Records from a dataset
- Opening Delimiter -

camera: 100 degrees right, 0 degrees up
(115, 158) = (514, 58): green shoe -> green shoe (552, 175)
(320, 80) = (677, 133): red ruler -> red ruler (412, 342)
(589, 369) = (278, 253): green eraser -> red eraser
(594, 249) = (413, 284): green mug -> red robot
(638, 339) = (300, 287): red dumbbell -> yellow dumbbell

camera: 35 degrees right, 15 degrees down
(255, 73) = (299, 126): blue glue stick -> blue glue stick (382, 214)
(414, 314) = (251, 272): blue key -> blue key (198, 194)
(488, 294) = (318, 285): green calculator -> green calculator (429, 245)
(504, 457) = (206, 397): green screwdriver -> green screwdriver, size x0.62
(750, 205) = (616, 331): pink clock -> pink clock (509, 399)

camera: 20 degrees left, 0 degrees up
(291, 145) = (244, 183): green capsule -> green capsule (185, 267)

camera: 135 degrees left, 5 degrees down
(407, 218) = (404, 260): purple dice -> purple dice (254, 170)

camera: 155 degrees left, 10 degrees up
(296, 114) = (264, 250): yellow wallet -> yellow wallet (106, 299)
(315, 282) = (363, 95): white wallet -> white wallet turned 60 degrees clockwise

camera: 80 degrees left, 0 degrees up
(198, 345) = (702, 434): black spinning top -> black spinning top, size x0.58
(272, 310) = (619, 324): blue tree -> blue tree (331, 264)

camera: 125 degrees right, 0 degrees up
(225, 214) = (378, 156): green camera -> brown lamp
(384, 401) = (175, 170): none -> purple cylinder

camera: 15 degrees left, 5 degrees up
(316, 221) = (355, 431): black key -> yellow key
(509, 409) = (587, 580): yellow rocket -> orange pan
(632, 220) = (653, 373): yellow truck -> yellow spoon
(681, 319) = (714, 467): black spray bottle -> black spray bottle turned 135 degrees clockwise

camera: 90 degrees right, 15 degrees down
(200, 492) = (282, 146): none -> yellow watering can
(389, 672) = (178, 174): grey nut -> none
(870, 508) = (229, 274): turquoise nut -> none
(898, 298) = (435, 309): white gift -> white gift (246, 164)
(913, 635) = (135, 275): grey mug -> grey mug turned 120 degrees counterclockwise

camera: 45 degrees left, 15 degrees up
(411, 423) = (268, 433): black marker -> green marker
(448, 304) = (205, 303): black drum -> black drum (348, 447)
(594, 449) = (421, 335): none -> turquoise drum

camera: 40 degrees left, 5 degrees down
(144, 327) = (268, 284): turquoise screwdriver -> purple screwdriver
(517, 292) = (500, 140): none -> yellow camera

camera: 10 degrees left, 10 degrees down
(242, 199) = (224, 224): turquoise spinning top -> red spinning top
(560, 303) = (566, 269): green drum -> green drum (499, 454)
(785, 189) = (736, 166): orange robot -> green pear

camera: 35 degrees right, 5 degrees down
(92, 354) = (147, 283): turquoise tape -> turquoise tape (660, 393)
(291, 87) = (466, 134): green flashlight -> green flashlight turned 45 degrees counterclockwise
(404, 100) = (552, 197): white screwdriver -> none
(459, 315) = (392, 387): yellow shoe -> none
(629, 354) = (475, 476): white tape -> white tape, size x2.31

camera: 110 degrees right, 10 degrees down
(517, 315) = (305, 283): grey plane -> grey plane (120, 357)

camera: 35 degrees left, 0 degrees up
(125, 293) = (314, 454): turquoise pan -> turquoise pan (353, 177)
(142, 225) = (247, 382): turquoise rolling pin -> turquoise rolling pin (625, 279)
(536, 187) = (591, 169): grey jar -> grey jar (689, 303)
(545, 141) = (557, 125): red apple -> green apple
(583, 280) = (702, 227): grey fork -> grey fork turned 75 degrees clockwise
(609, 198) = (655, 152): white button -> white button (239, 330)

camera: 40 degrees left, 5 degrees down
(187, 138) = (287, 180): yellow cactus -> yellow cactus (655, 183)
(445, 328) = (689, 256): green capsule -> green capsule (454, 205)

- Closing Delimiter -

*YOUR ASSIGNMENT*
Which lines of the data include the string "screwdriver"? Find them and copy each one.

*RESULT*
(504, 457) = (206, 397): green screwdriver -> green screwdriver, size x0.62
(144, 327) = (268, 284): turquoise screwdriver -> purple screwdriver
(404, 100) = (552, 197): white screwdriver -> none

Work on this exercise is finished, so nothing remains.